◆ **What to do**: Leaving out the images, transcribe every record below exactly.

Saved data entries:
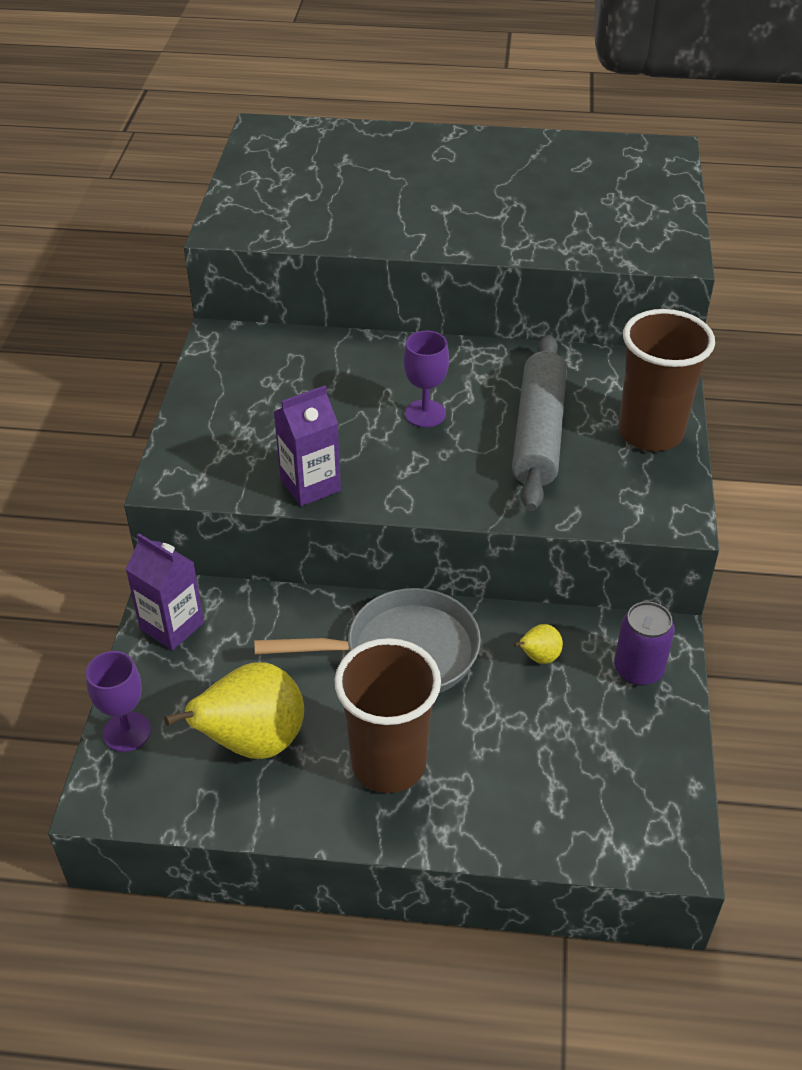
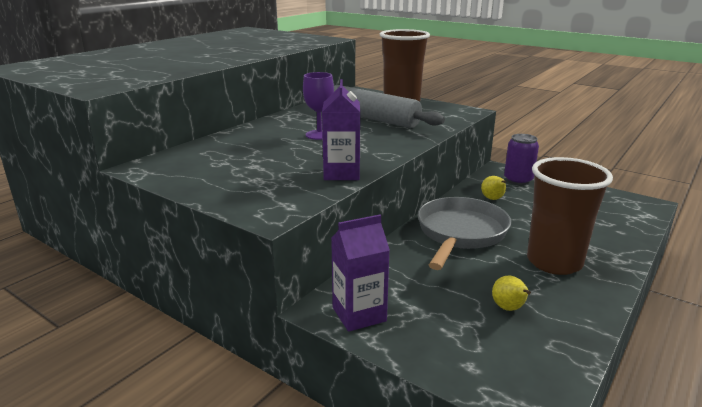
camera: 60 degrees left, 20 degrees down
(127, 732) = (463, 370): purple goblet -> none
(253, 742) = (509, 308): yellow pear -> yellow pear, size x0.44

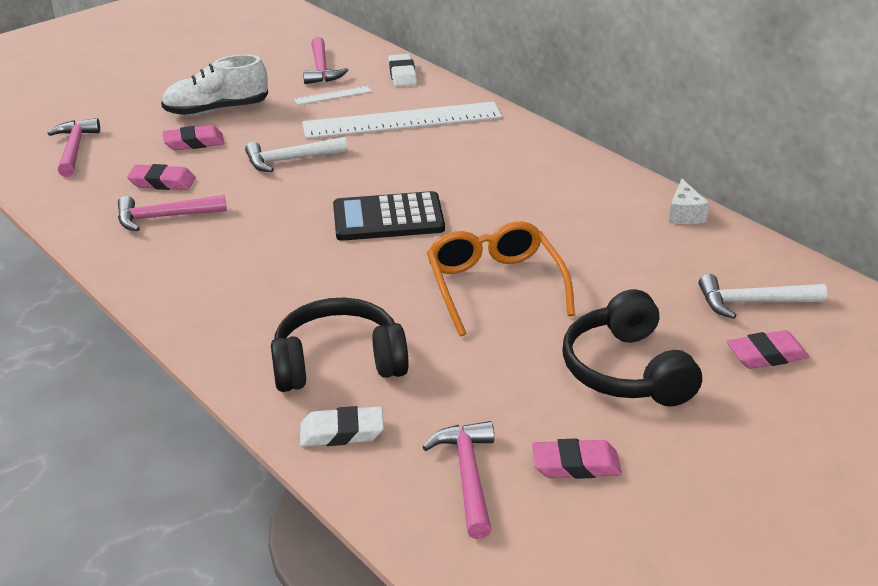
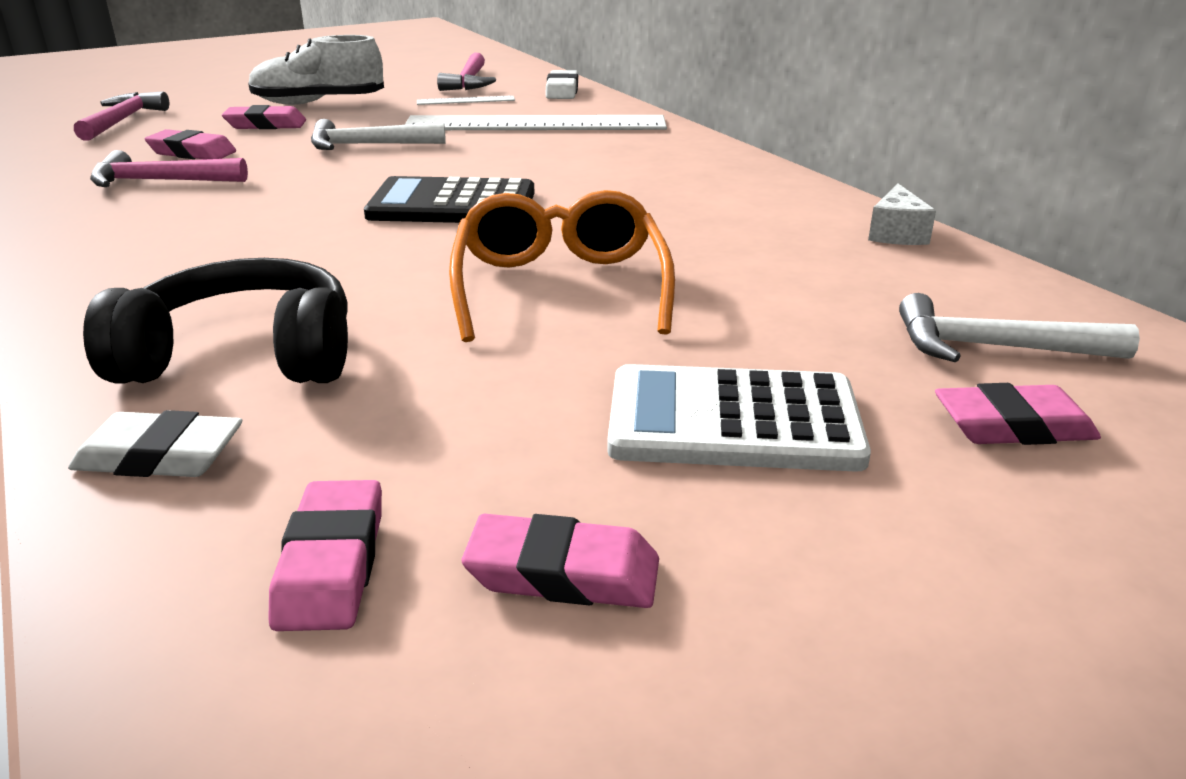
camera: 10 degrees right, 5 degrees down
(468, 476) = (331, 564): pink hammer -> pink eraser
(627, 370) = (733, 421): black headphones -> white calculator

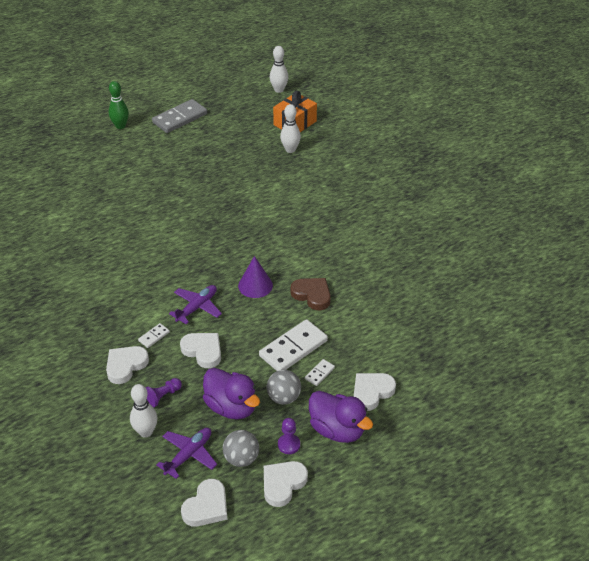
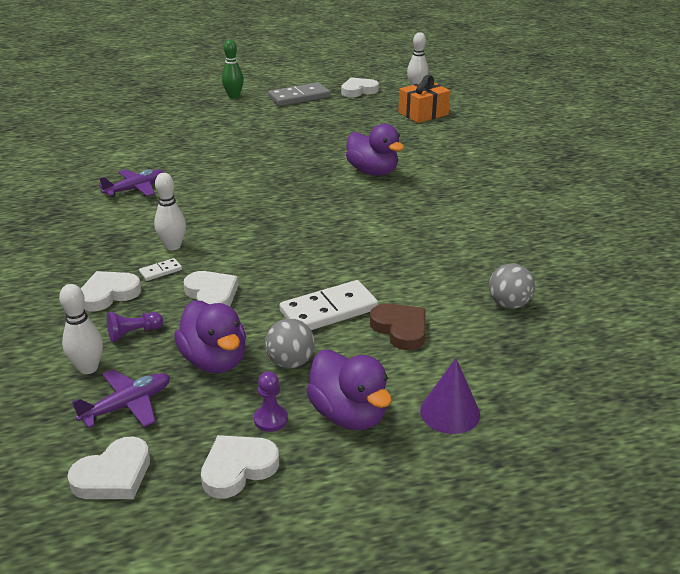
camera: 15 degrees right, 10 degrees down
(197, 307) = (229, 251): purple plane -> purple plane (136, 189)
(241, 458) = (196, 424): grey ball -> grey ball (509, 304)
(255, 285) = (311, 241): purple cone -> purple cone (450, 412)
(276, 201) = (372, 172): none -> purple duck
(290, 150) = (408, 133): white bowling pin -> white bowling pin (173, 246)
(312, 295) = (378, 261): brown heart -> brown heart (400, 329)
(319, 373) = (352, 343): white domino -> none
(372, 392) = (417, 377): white heart -> white heart (358, 90)

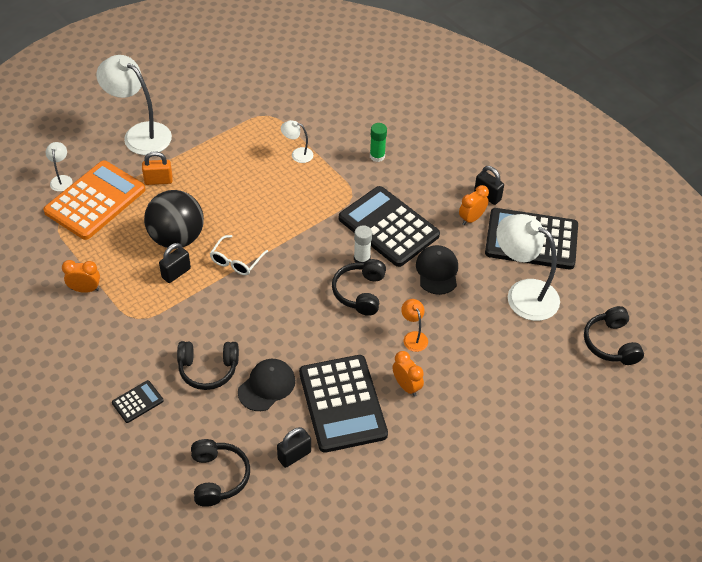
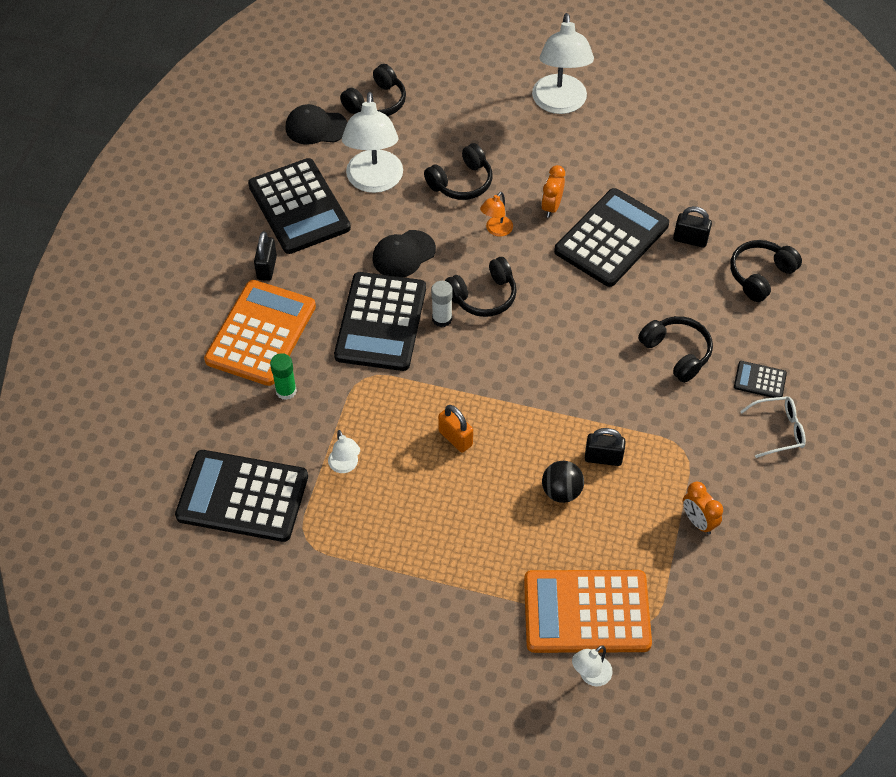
camera: 125 degrees left, 5 degrees up
(140, 134) = (450, 652): white lamp -> white lamp (560, 104)
(158, 180) = (502, 572): orange padlock -> orange padlock (455, 438)
(177, 238) = (561, 491): black ball -> black ball, size x0.55
(236, 261) = (540, 418): white glasses -> white glasses (778, 430)
(266, 386) = (648, 300): black cap -> black cap (316, 127)
(321, 104) = (242, 496): none -> black calculator
(433, 167) = (261, 333): none -> orange calculator
(471, 219) = (310, 264): orange clock -> none
(479, 345) = (461, 182): none -> black headphones

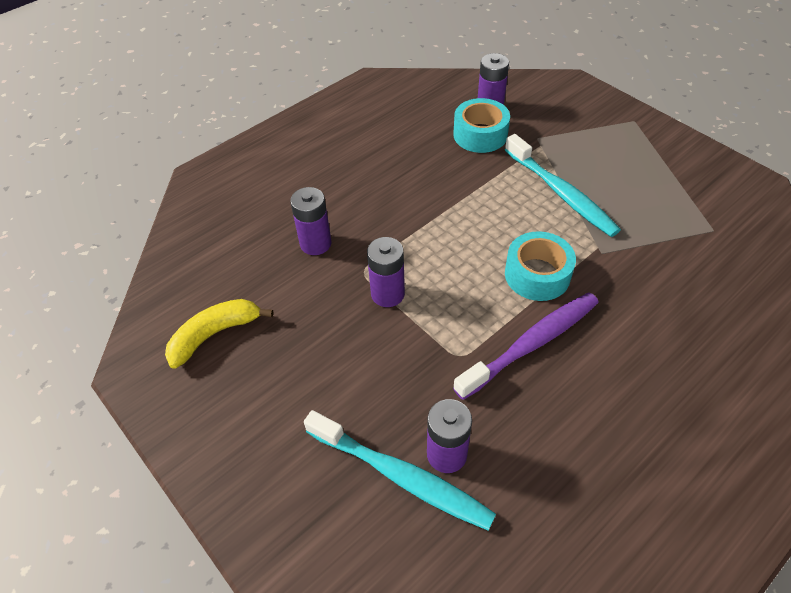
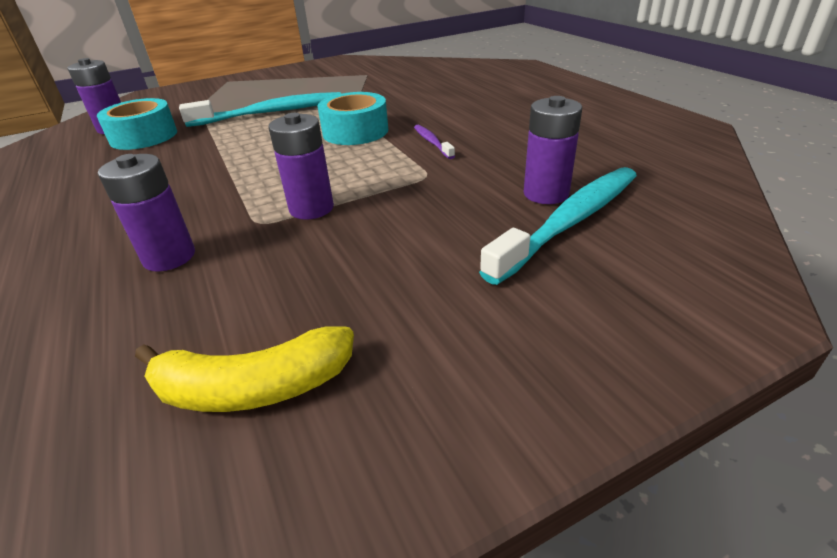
camera: 75 degrees left, 15 degrees down
(214, 334) = (253, 387): yellow banana -> yellow banana turned 75 degrees counterclockwise
(531, 344) = (432, 142): purple toothbrush -> purple toothbrush, size x0.47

◆ **Exercise output**:
camera: 60 degrees left, 20 degrees down
(127, 732) = (463, 370): purple goblet -> none
(253, 742) = (509, 308): yellow pear -> yellow pear, size x0.44

camera: 10 degrees right, 5 degrees down
(468, 476) = (331, 564): pink hammer -> pink eraser
(627, 370) = (733, 421): black headphones -> white calculator

camera: 15 degrees right, 10 degrees down
(197, 307) = (229, 251): purple plane -> purple plane (136, 189)
(241, 458) = (196, 424): grey ball -> grey ball (509, 304)
(255, 285) = (311, 241): purple cone -> purple cone (450, 412)
(276, 201) = (372, 172): none -> purple duck
(290, 150) = (408, 133): white bowling pin -> white bowling pin (173, 246)
(312, 295) = (378, 261): brown heart -> brown heart (400, 329)
(319, 373) = (352, 343): white domino -> none
(372, 392) = (417, 377): white heart -> white heart (358, 90)

camera: 125 degrees left, 5 degrees up
(140, 134) = (450, 652): white lamp -> white lamp (560, 104)
(158, 180) = (502, 572): orange padlock -> orange padlock (455, 438)
(177, 238) = (561, 491): black ball -> black ball, size x0.55
(236, 261) = (540, 418): white glasses -> white glasses (778, 430)
(266, 386) = (648, 300): black cap -> black cap (316, 127)
(321, 104) = (242, 496): none -> black calculator
(433, 167) = (261, 333): none -> orange calculator
(471, 219) = (310, 264): orange clock -> none
(479, 345) = (461, 182): none -> black headphones

camera: 75 degrees left, 15 degrees down
(214, 334) = (253, 387): yellow banana -> yellow banana turned 75 degrees counterclockwise
(531, 344) = (432, 142): purple toothbrush -> purple toothbrush, size x0.47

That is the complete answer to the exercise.